**Scene edit records**:
━━━━
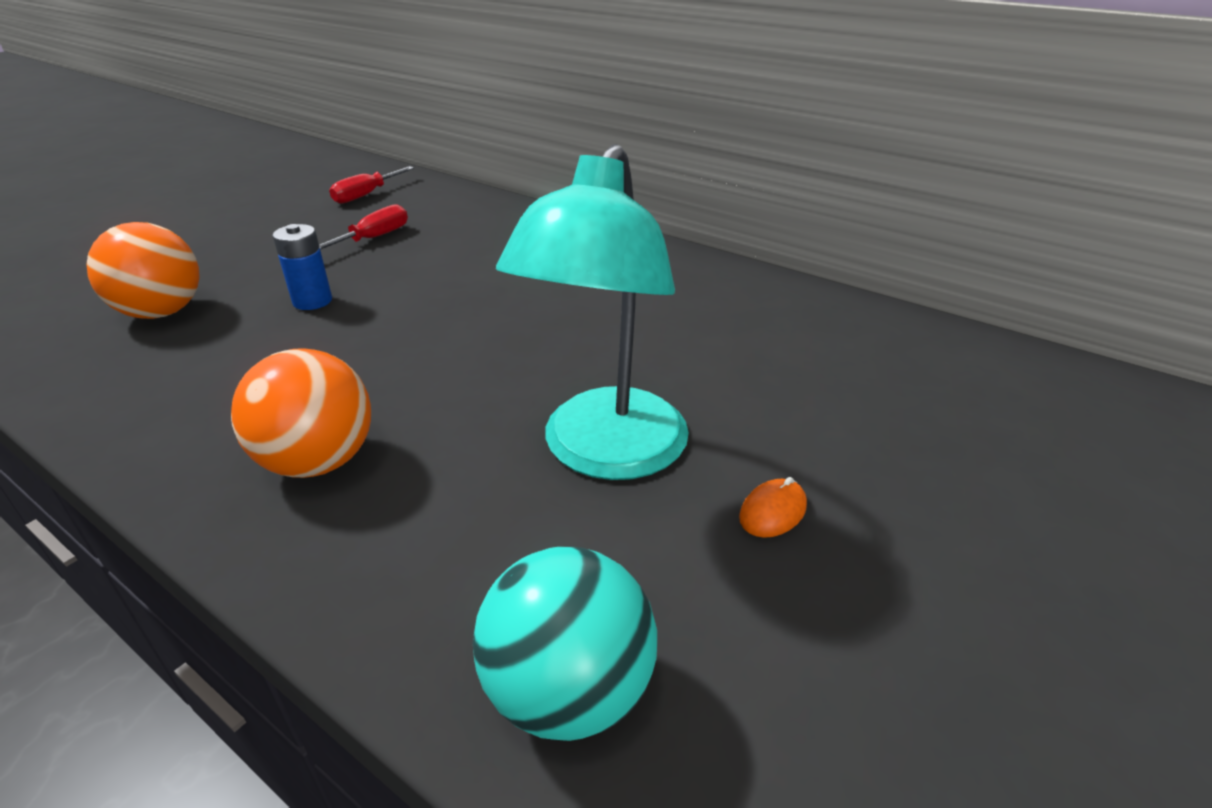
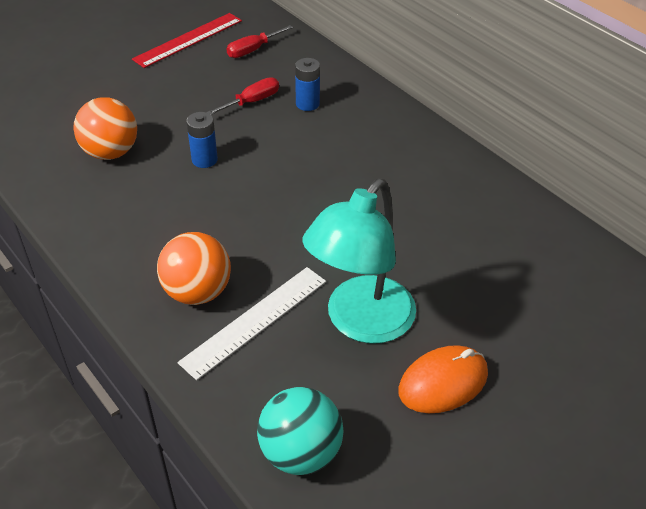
camera: 15 degrees right, 10 degrees up
(277, 195) = (188, 40): none -> red ruler
(428, 484) = (255, 321): none -> white ruler
(450, 231) = (307, 104): none -> blue battery
(772, 511) = (443, 382): orange mouse -> orange mouse, size x2.00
━━━━
Return the records above exactly as written. Do not include their images.

**WRITTEN SOLUTION**:
camera: 15 degrees right, 10 degrees up
(277, 195) = (188, 40): none -> red ruler
(428, 484) = (255, 321): none -> white ruler
(450, 231) = (307, 104): none -> blue battery
(772, 511) = (443, 382): orange mouse -> orange mouse, size x2.00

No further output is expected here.